# Data excerpts
'''
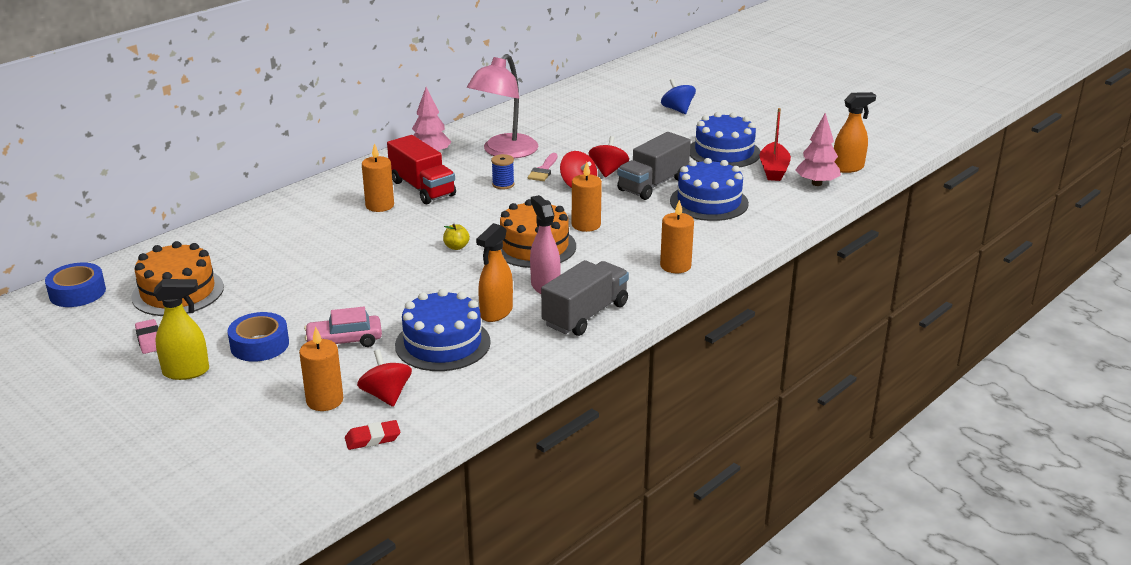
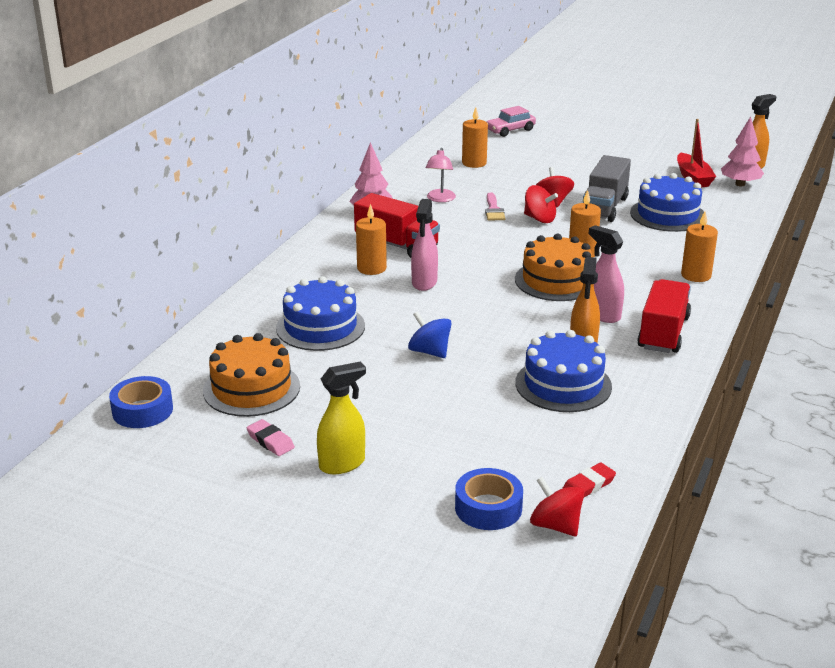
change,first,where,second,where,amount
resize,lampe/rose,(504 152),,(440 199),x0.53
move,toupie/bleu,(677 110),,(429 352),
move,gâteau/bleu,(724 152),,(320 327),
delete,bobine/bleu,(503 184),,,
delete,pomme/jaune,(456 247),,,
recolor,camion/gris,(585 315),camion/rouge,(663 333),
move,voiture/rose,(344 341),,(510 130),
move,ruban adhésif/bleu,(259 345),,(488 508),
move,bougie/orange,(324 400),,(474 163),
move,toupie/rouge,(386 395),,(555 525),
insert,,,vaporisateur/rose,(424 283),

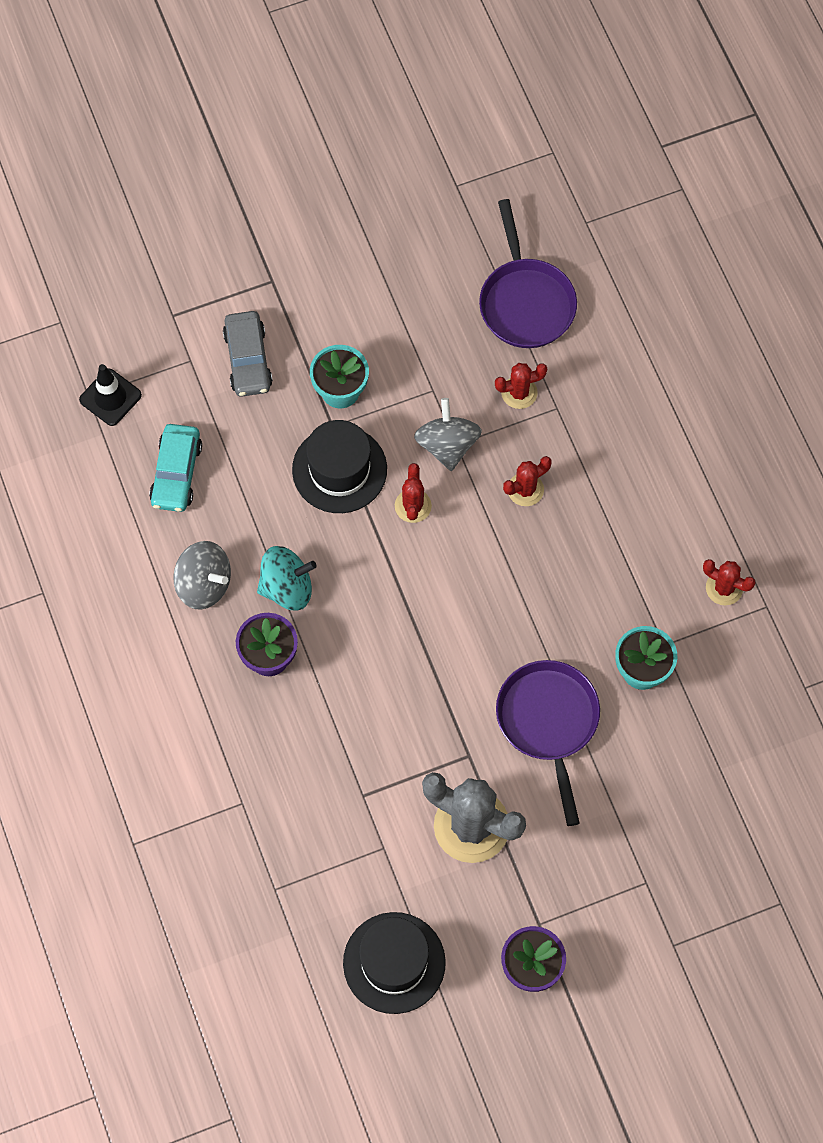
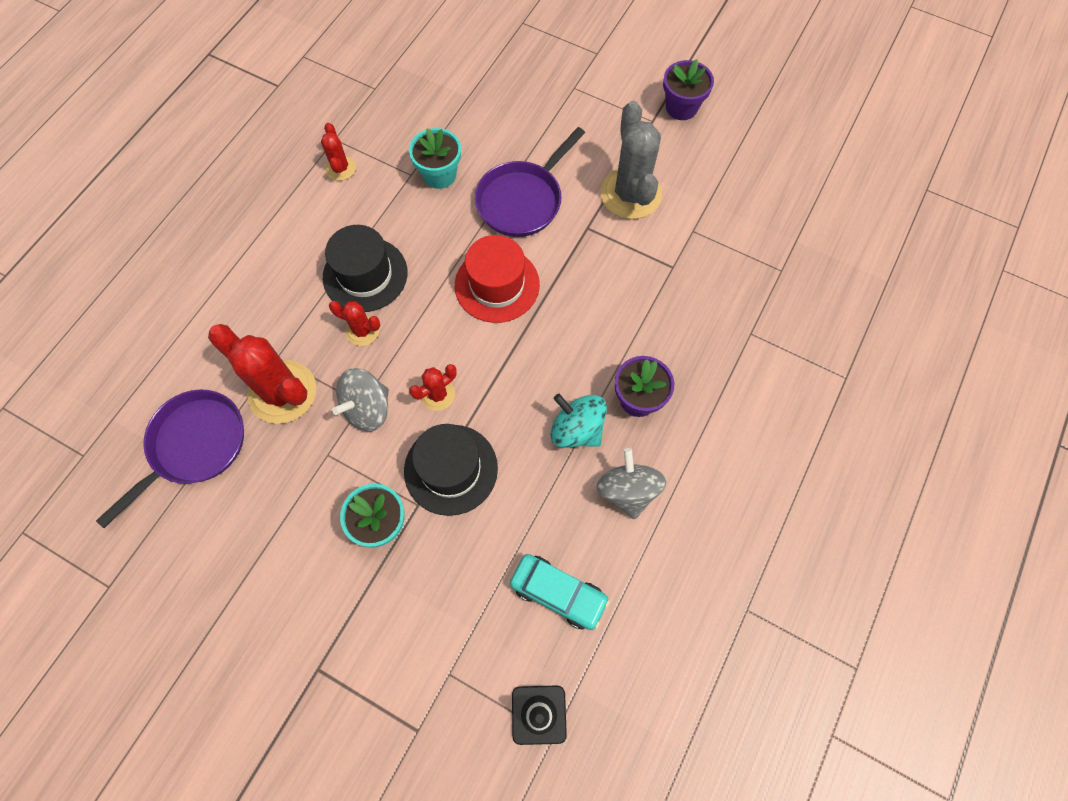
change,first,where,second,where,amount
delete,voiture/gris,(248 359),,,
resize,cactus/rouge,(519 392),,(282 392),x1.96
rotate,voiture/turquoise,(176 473),,(558 593),60 degrees clockwise
move,chapeau/noir,(394 963),,(365 275),
insert,,,chapeau/rouge,(497 285),

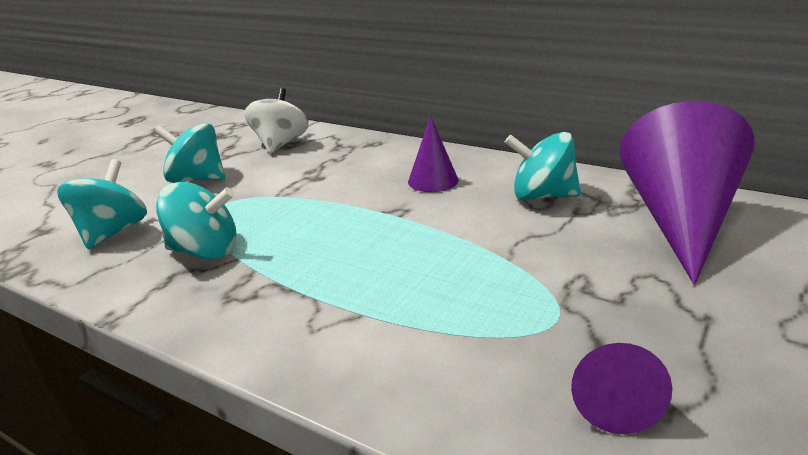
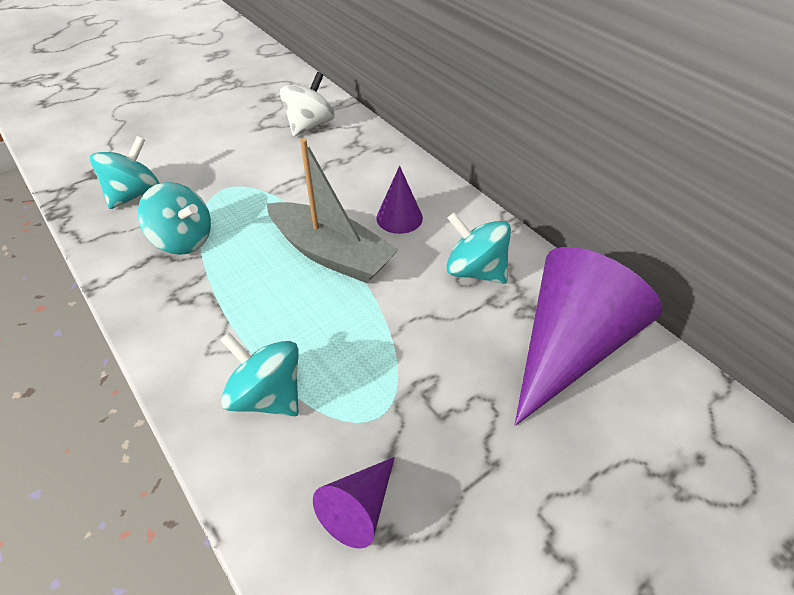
change,first,where,second,where,amount
move,toupie/turquoise,(197 179),,(267 395),
insert,,,bateau/gris,(331 254),

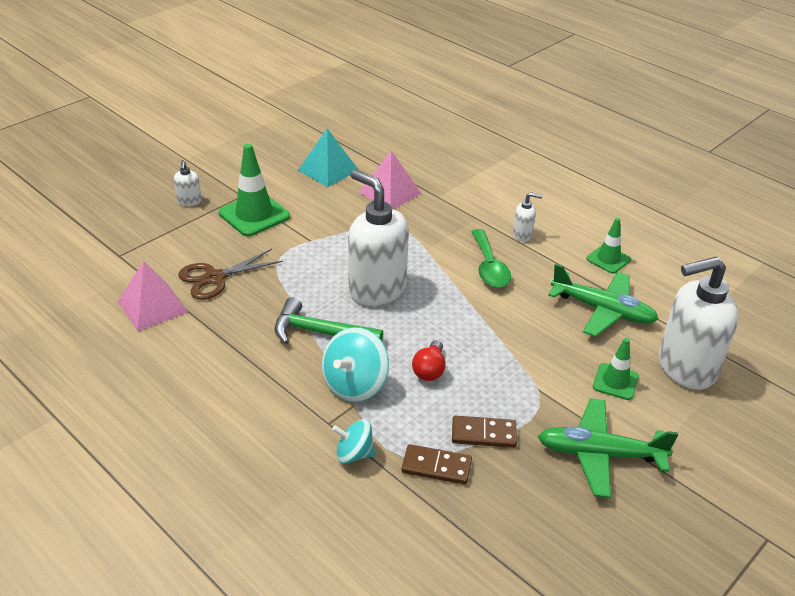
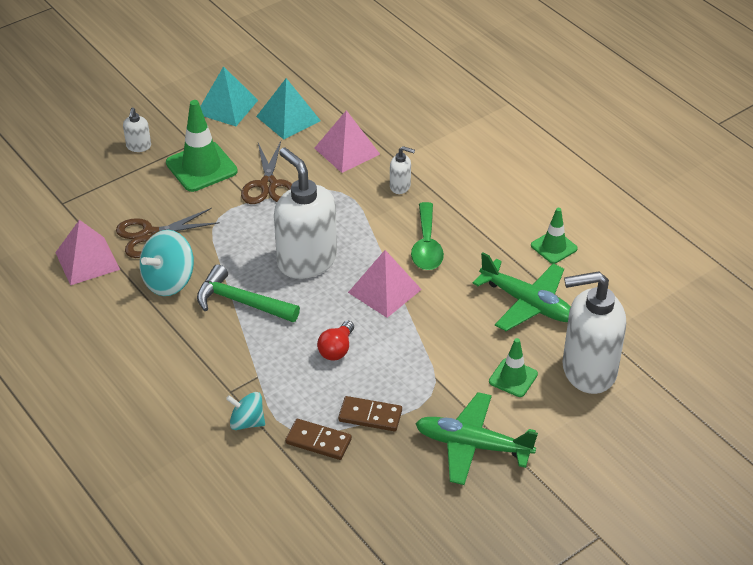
change,first,where,second,where,amount
move,distributeur de savon/blanc,(522 235),,(400 186),
move,toupie/turquoise,(355 385),,(169 281),
insert,,,pyramide/turquoise,(227 107),
insert,,,ciseaux/marron,(268 185),
insert,,,pyramide/rose,(385 291),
'''
# Work item
Pull every line with the string "bleu" out of the material.

# Answer to the exercise
move,toupie/bleu,(677 110),,(429 352),
move,gâteau/bleu,(724 152),,(320 327),
delete,bobine/bleu,(503 184),,,
move,ruban adhésif/bleu,(259 345),,(488 508),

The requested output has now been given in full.